**PROVIDED RECORDS**
● ● ● ● ● ● ●
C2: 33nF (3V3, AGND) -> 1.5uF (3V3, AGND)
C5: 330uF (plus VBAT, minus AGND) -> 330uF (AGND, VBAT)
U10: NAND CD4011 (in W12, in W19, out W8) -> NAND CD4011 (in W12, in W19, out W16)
● ● ● ● ● ● ●
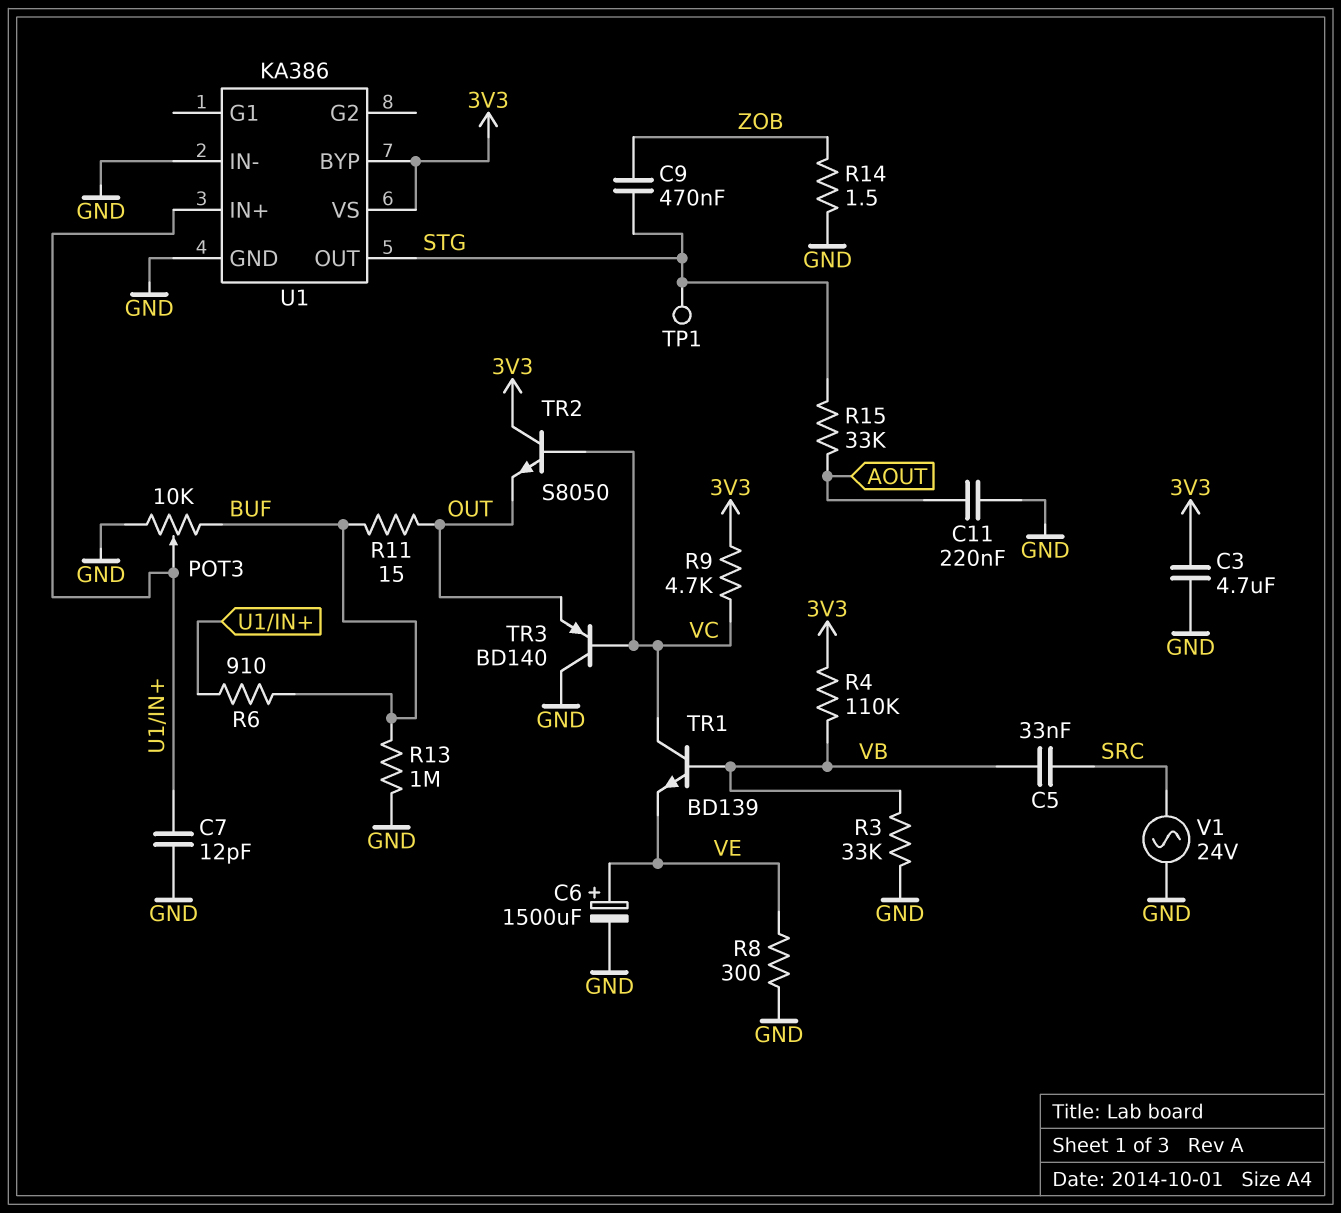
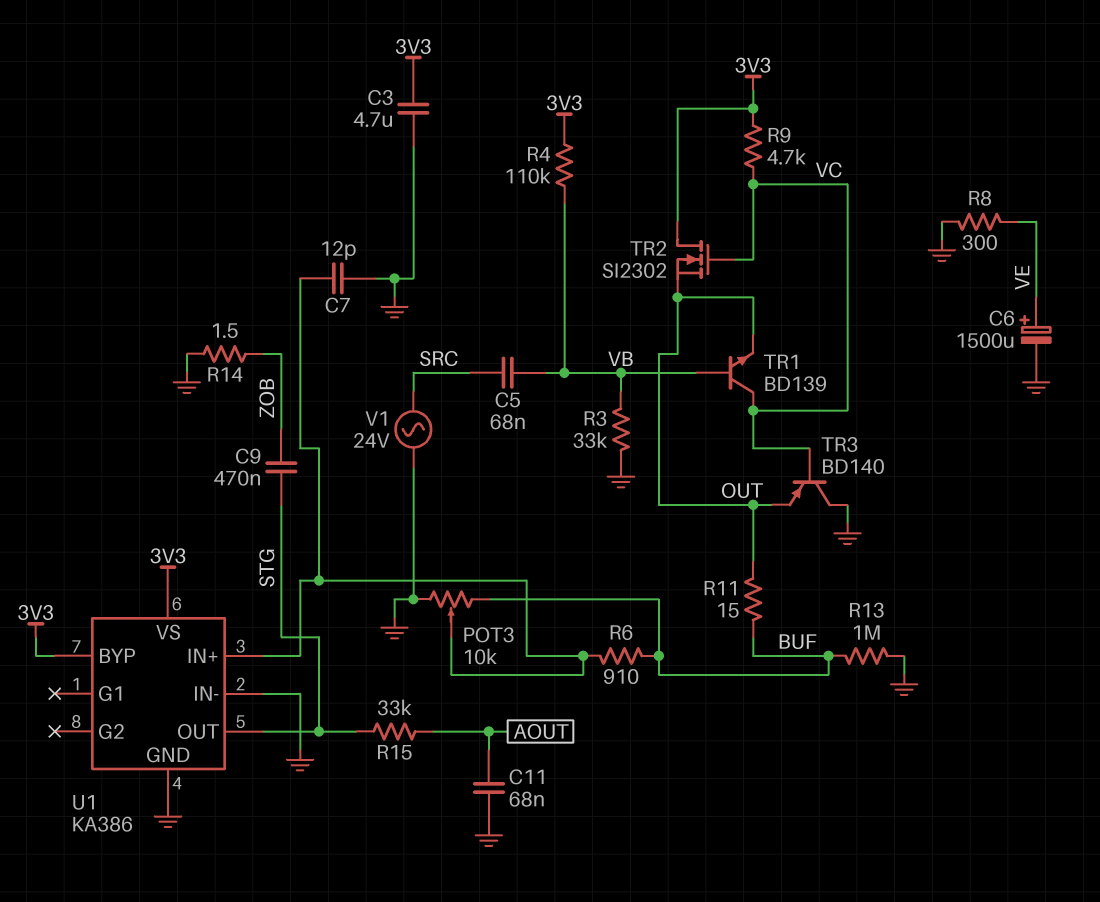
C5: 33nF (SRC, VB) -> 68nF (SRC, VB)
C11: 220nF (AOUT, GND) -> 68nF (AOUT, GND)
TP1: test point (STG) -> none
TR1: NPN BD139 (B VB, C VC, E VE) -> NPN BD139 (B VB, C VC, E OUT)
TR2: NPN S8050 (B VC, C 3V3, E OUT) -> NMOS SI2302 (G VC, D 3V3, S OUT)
● ● ● ● ● ● ●
**DESCRIPTION OF THE TASK**
Look through the records above for the string "AGND", then copy every line that has it.

**EXERCISE ANSWER**
C2: 33nF (3V3, AGND) -> 1.5uF (3V3, AGND)
C5: 330uF (plus VBAT, minus AGND) -> 330uF (AGND, VBAT)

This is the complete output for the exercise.